Exercise:
The records that follow are to be given again exactly, with their pictures omitted.

------ Source data

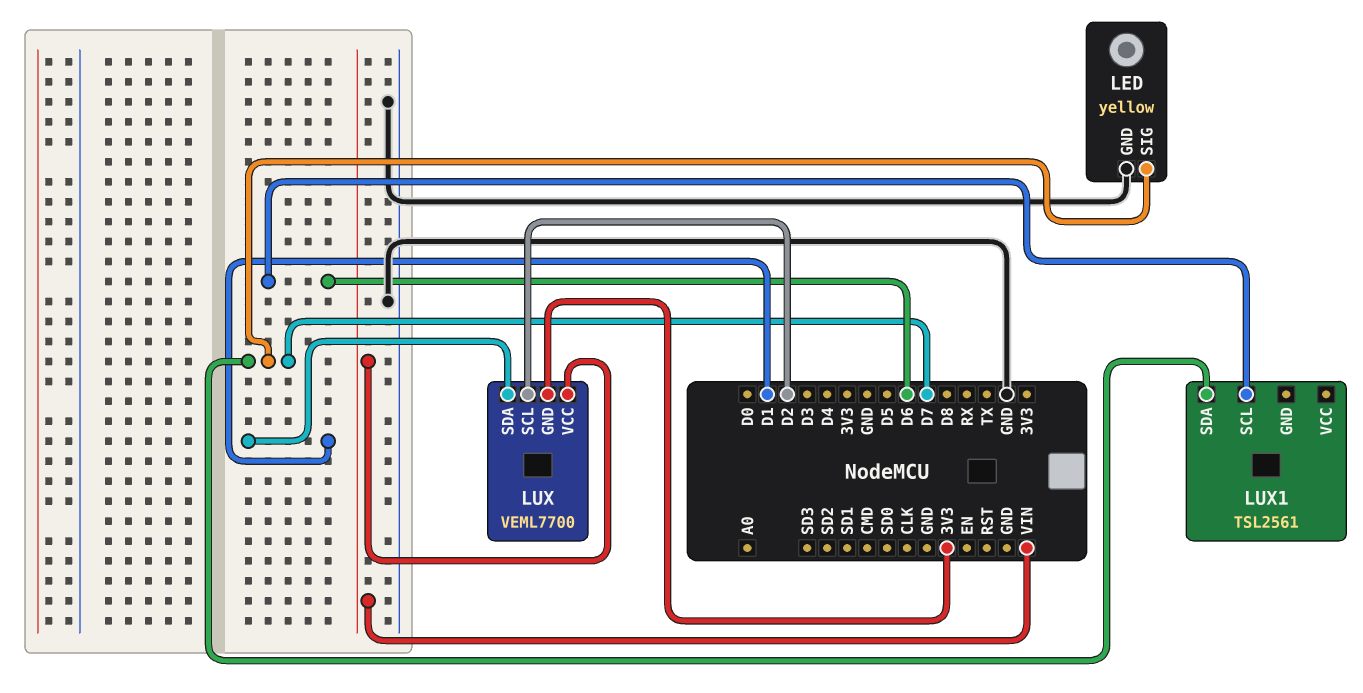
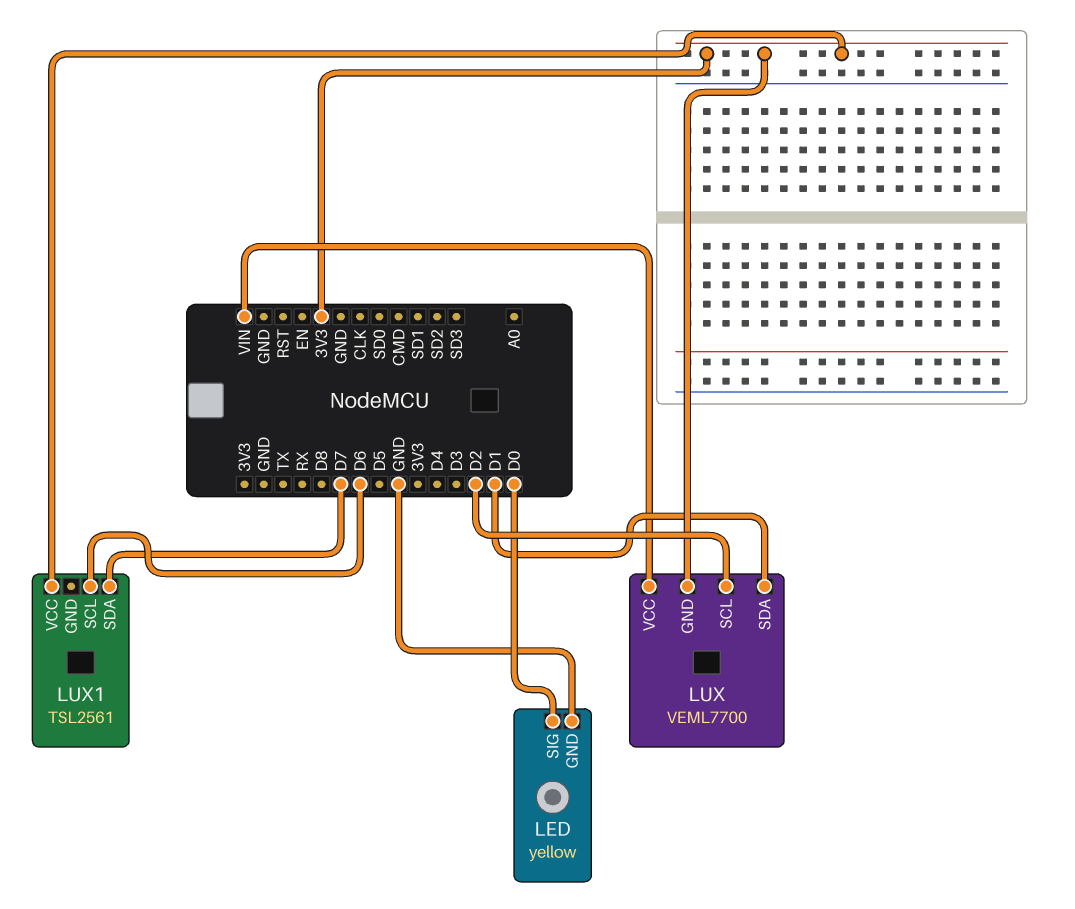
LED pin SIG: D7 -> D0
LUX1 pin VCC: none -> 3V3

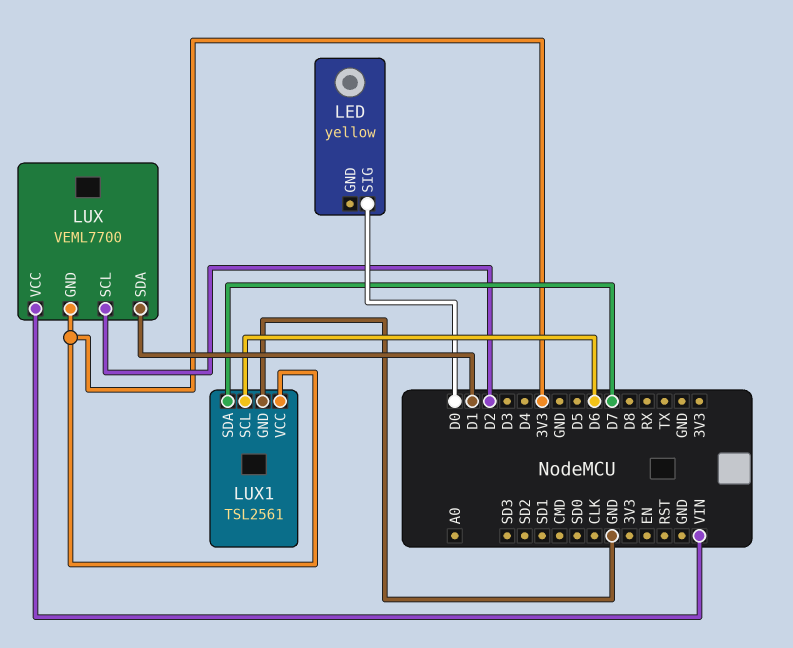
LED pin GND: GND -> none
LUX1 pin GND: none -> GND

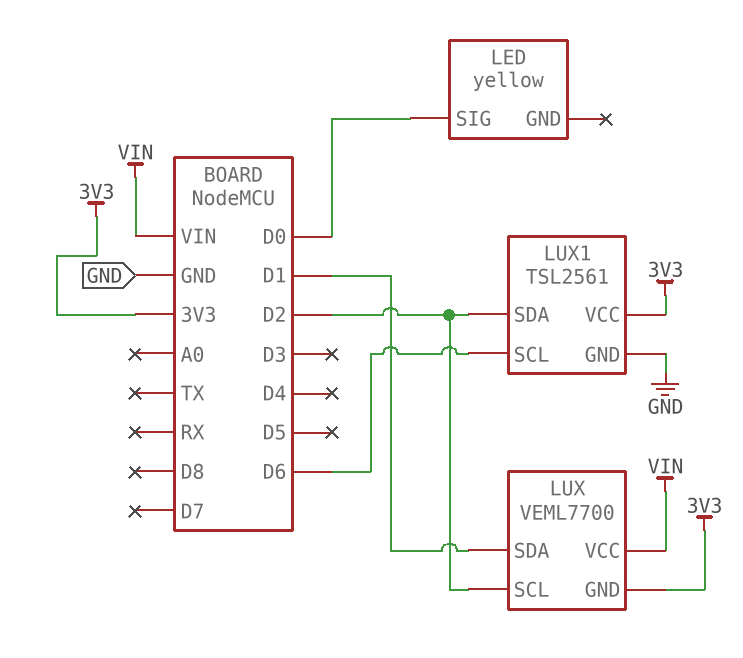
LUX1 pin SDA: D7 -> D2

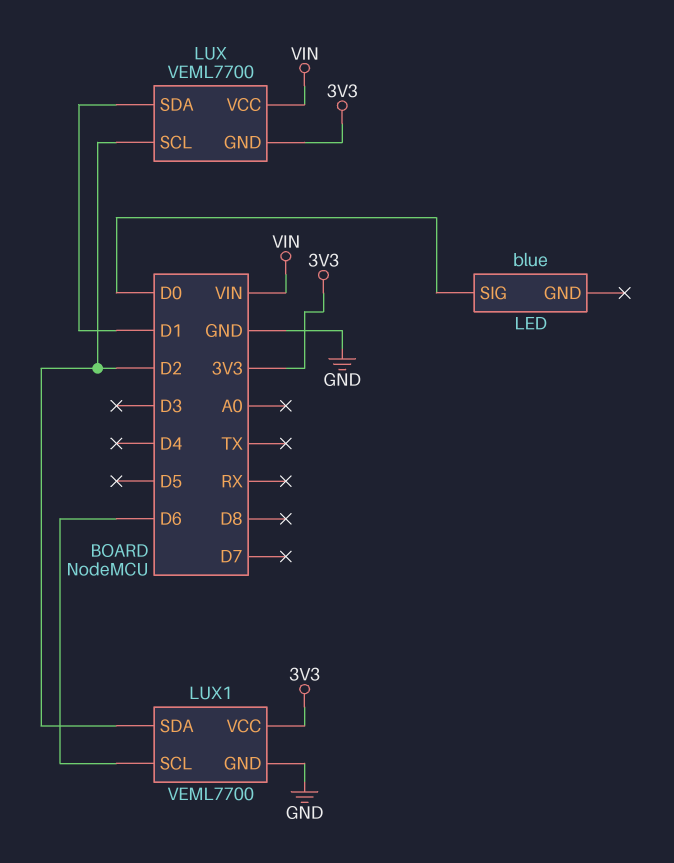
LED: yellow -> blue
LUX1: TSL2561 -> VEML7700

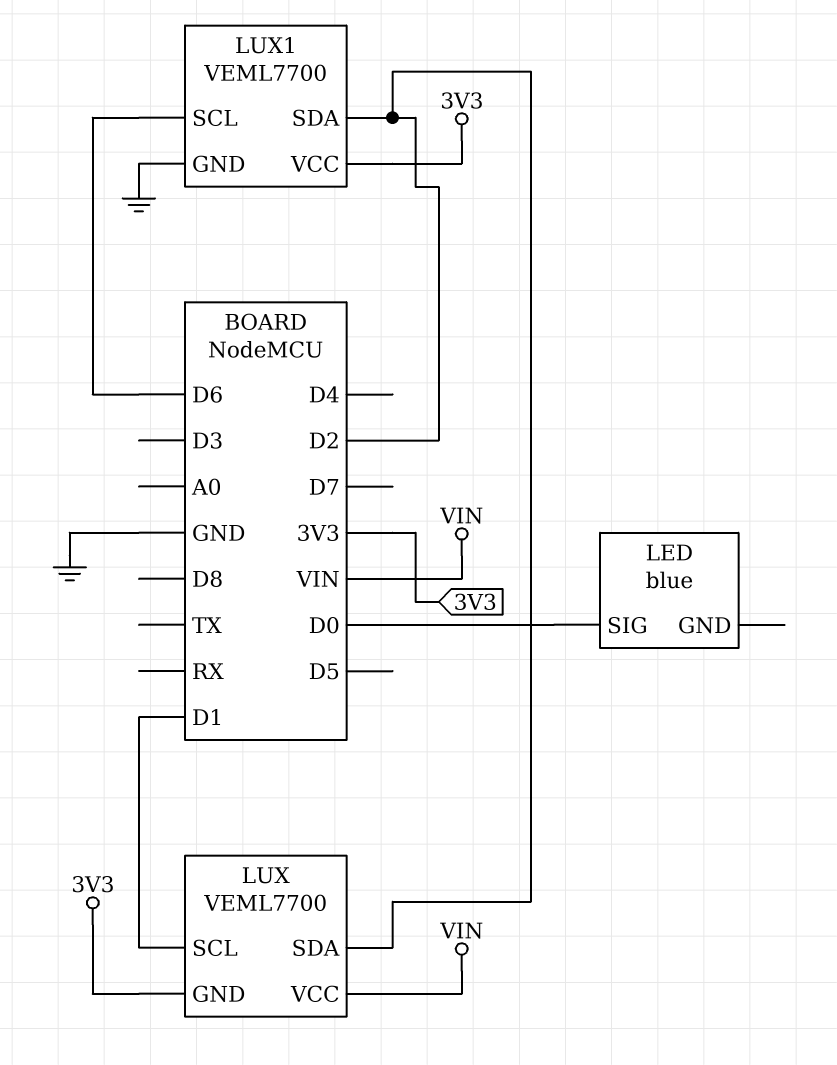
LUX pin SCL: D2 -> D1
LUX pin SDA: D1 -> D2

------------

Answer box:
LED pin SIG: D7 -> D0
LUX1 pin VCC: none -> 3V3

LED pin GND: GND -> none
LUX1 pin GND: none -> GND

LUX1 pin SDA: D7 -> D2

LED: yellow -> blue
LUX1: TSL2561 -> VEML7700

LUX pin SCL: D2 -> D1
LUX pin SDA: D1 -> D2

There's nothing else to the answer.